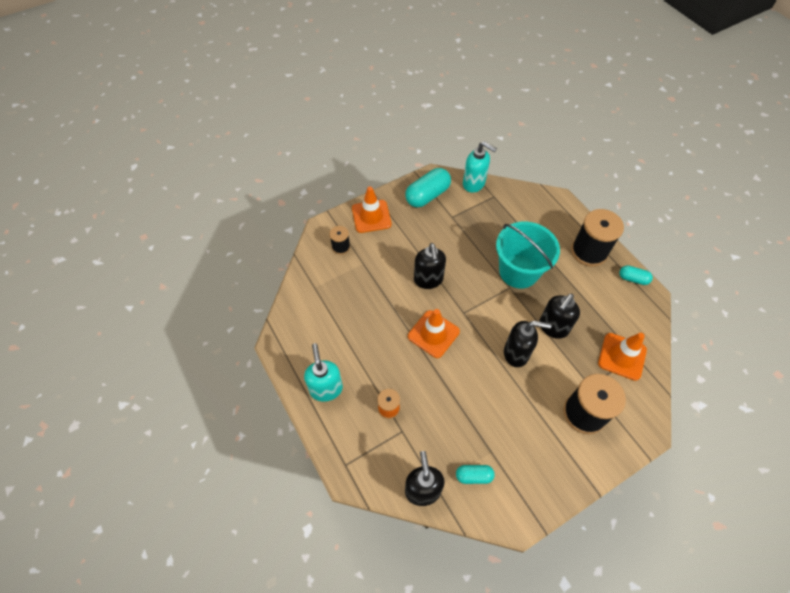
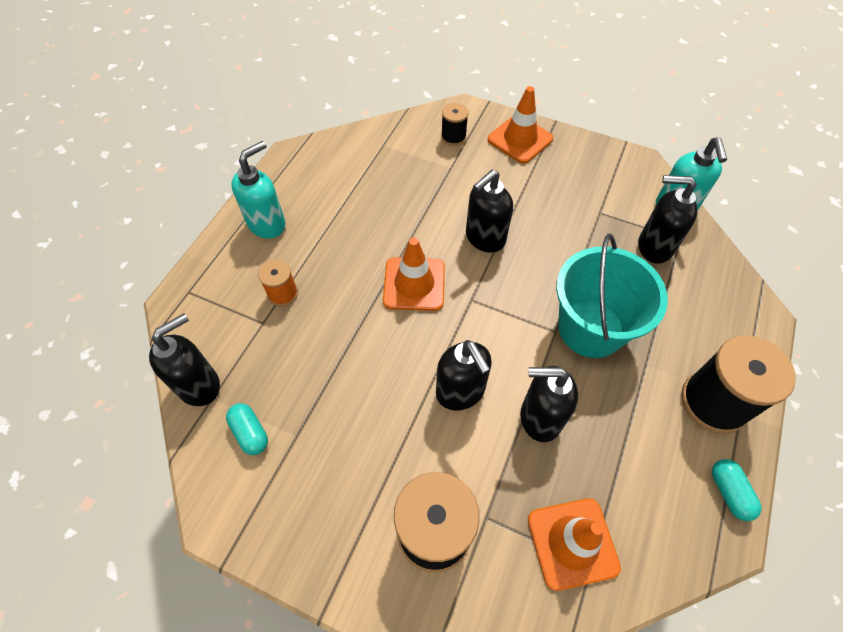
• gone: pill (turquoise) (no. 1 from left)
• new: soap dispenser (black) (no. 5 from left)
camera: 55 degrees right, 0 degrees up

YOUR ASSIGNMENT ▸ Reproduce the data exactly as it appears above. Pictures are to be left out.

WRITTEN ANSWER ▸
• gone: pill (turquoise) (no. 1 from left)
• new: soap dispenser (black) (no. 5 from left)
camera: 55 degrees right, 0 degrees up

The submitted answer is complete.